== DATA BLOCK ==
▬▬▬

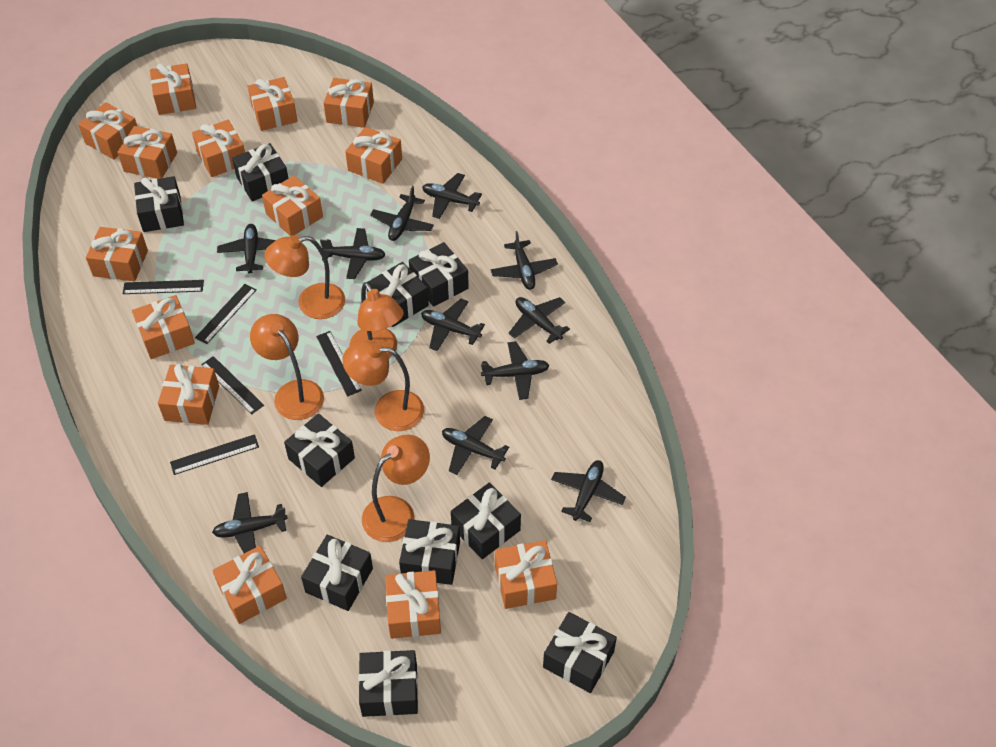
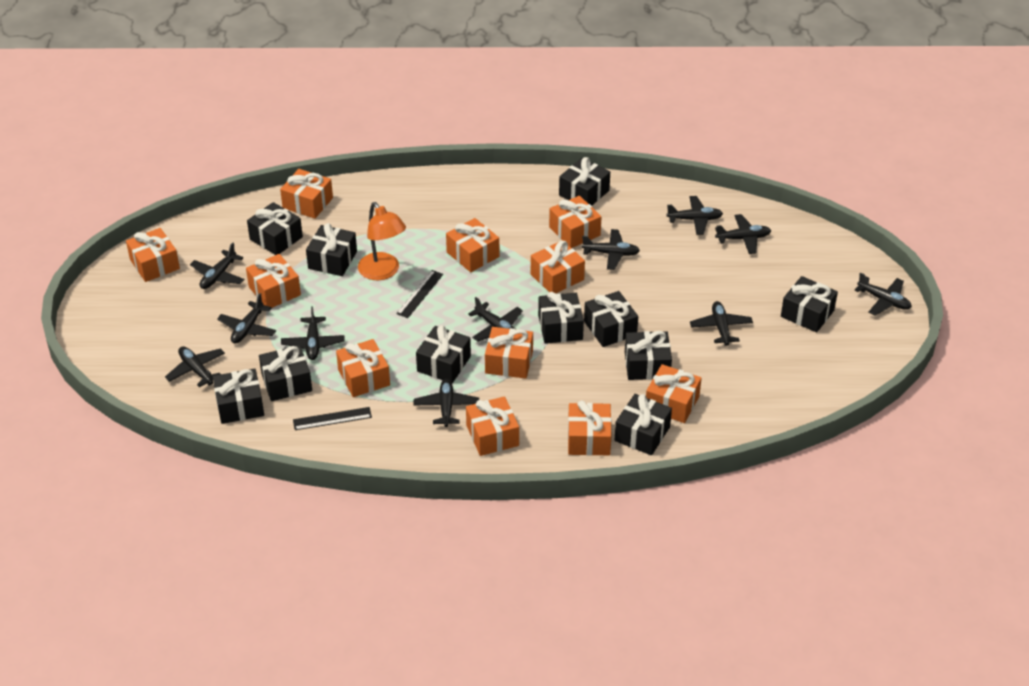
black gift: 10 -> 11
black ruler: 5 -> 2
orange gift: 14 -> 11
orange lamp: 5 -> 1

▬▬▬

== ASSIGNMENT ==
Set down all the data again exactly as above, pictures excluded.

== TASK RESULT ==
black gift: 10 -> 11
black ruler: 5 -> 2
orange gift: 14 -> 11
orange lamp: 5 -> 1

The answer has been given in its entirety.